PROBLEM TO WORK ON → Could you filter the listing for lines with the word "none" and return them?

EXCERPTED DATA →

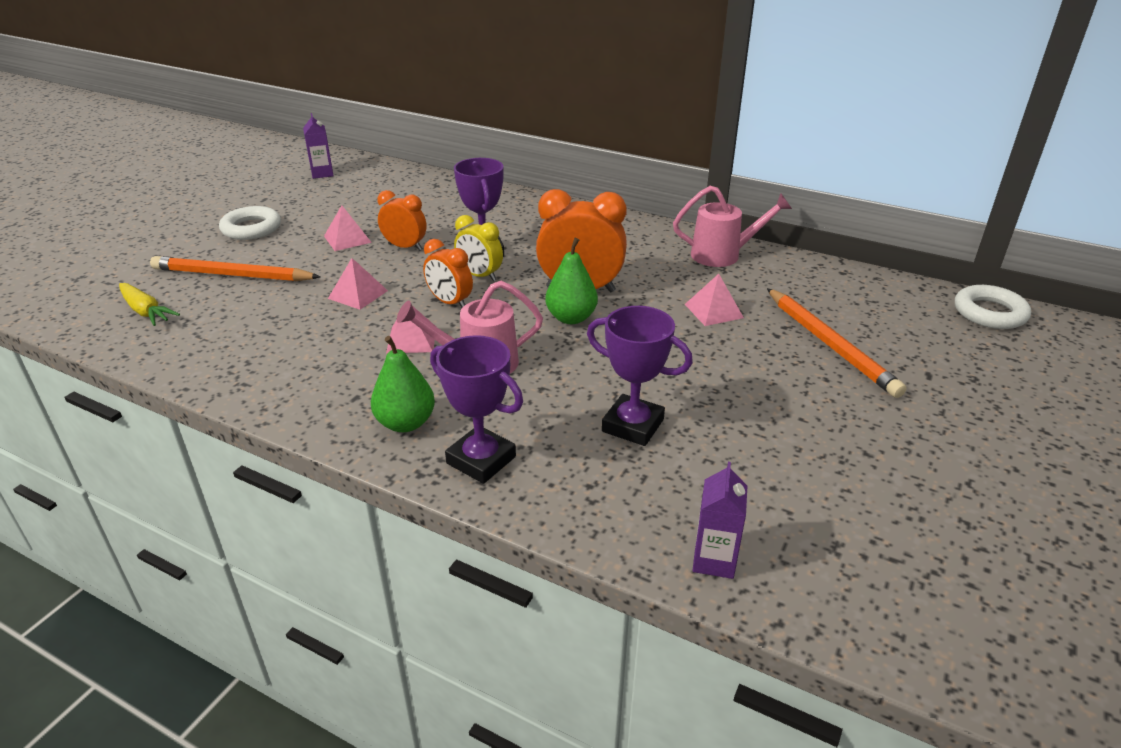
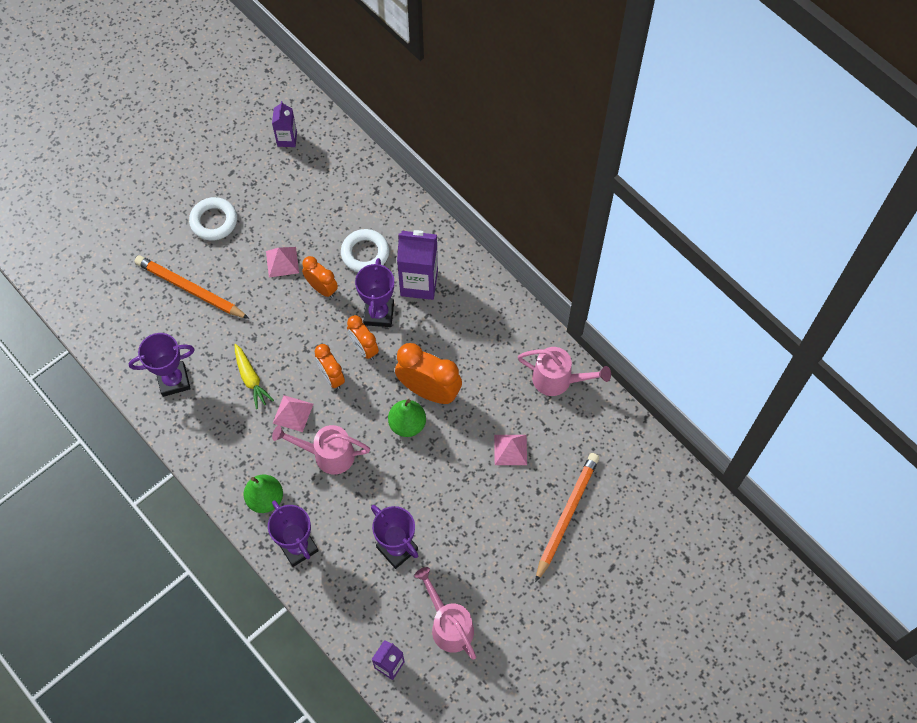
camera: 20 degrees right, 30 degrees up
yellow carrot [119,283,180,326] -> yellow carrot moved to [234,344,274,409]
pink pyramid [328,258,388,310] -> none
yellow clock [454,215,503,281] -> orange clock [347,315,379,360]
orange pencil [767,288,907,398] -> orange pencil turned 150 degrees counterclockwise [535,453,599,583]
white ring [955,285,1031,329] -> white ring moved to [341,229,389,272]
none -> purple trophy [129,333,195,397]
none -> purple carton [397,230,438,300]
none -> pink watering can [414,567,476,660]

WORKED SOLUTION →
pink pyramid [328,258,388,310] -> none
none -> purple trophy [129,333,195,397]
none -> purple carton [397,230,438,300]
none -> pink watering can [414,567,476,660]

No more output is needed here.